### WHAT IS NEEDED
Return the entries below word for word. No picture belongs in the copy.

[Start of Attachment]

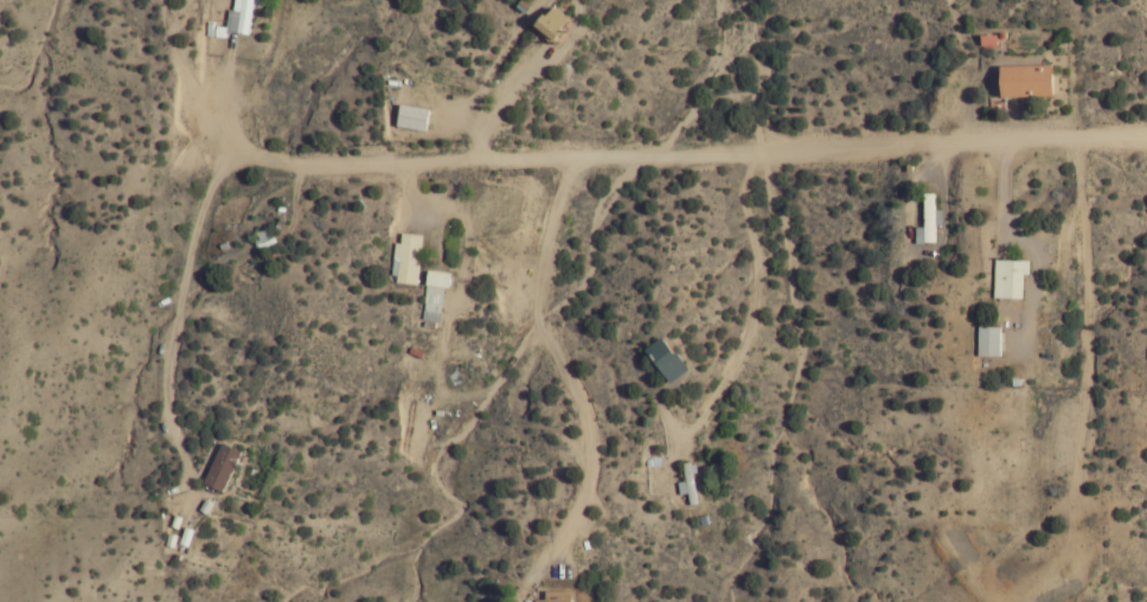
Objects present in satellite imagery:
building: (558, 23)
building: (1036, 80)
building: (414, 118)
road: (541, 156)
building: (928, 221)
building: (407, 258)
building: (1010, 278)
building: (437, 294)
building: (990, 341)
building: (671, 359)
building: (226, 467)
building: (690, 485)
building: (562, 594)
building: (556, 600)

[End of Attachment]

### ANSWER AREA
Objects present in satellite imagery:
building: (558, 23)
building: (1036, 80)
building: (414, 118)
road: (541, 156)
building: (928, 221)
building: (407, 258)
building: (1010, 278)
building: (437, 294)
building: (990, 341)
building: (671, 359)
building: (226, 467)
building: (690, 485)
building: (562, 594)
building: (556, 600)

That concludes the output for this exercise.